[What the exercise asks] Reproduce each of the records below character for character, from the first line to the last.

[Raw data]
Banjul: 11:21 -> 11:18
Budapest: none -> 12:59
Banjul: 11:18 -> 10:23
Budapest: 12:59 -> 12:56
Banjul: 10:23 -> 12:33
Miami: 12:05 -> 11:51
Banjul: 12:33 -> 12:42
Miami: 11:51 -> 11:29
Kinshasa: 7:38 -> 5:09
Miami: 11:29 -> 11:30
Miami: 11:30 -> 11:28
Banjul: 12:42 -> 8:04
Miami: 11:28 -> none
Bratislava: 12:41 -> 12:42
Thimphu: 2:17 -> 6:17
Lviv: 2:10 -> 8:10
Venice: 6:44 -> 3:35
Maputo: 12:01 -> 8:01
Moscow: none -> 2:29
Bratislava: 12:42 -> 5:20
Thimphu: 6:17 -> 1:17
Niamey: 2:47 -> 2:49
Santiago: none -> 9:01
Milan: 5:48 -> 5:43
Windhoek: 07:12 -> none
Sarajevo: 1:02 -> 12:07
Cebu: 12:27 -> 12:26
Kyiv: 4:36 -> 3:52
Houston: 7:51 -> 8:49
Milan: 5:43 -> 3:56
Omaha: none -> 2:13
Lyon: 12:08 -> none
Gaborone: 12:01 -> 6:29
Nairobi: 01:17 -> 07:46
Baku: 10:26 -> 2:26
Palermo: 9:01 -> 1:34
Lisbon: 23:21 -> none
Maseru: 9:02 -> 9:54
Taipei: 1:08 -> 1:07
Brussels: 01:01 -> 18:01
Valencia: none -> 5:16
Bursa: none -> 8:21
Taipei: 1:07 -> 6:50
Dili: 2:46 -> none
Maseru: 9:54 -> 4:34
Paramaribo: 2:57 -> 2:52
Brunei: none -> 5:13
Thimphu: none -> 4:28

[Reply to the exercise]
Banjul: 11:21 -> 11:18
Budapest: none -> 12:59
Banjul: 11:18 -> 10:23
Budapest: 12:59 -> 12:56
Banjul: 10:23 -> 12:33
Miami: 12:05 -> 11:51
Banjul: 12:33 -> 12:42
Miami: 11:51 -> 11:29
Kinshasa: 7:38 -> 5:09
Miami: 11:29 -> 11:30
Miami: 11:30 -> 11:28
Banjul: 12:42 -> 8:04
Miami: 11:28 -> none
Bratislava: 12:41 -> 12:42
Thimphu: 2:17 -> 6:17
Lviv: 2:10 -> 8:10
Venice: 6:44 -> 3:35
Maputo: 12:01 -> 8:01
Moscow: none -> 2:29
Bratislava: 12:42 -> 5:20
Thimphu: 6:17 -> 1:17
Niamey: 2:47 -> 2:49
Santiago: none -> 9:01
Milan: 5:48 -> 5:43
Windhoek: 07:12 -> none
Sarajevo: 1:02 -> 12:07
Cebu: 12:27 -> 12:26
Kyiv: 4:36 -> 3:52
Houston: 7:51 -> 8:49
Milan: 5:43 -> 3:56
Omaha: none -> 2:13
Lyon: 12:08 -> none
Gaborone: 12:01 -> 6:29
Nairobi: 01:17 -> 07:46
Baku: 10:26 -> 2:26
Palermo: 9:01 -> 1:34
Lisbon: 23:21 -> none
Maseru: 9:02 -> 9:54
Taipei: 1:08 -> 1:07
Brussels: 01:01 -> 18:01
Valencia: none -> 5:16
Bursa: none -> 8:21
Taipei: 1:07 -> 6:50
Dili: 2:46 -> none
Maseru: 9:54 -> 4:34
Paramaribo: 2:57 -> 2:52
Brunei: none -> 5:13
Thimphu: none -> 4:28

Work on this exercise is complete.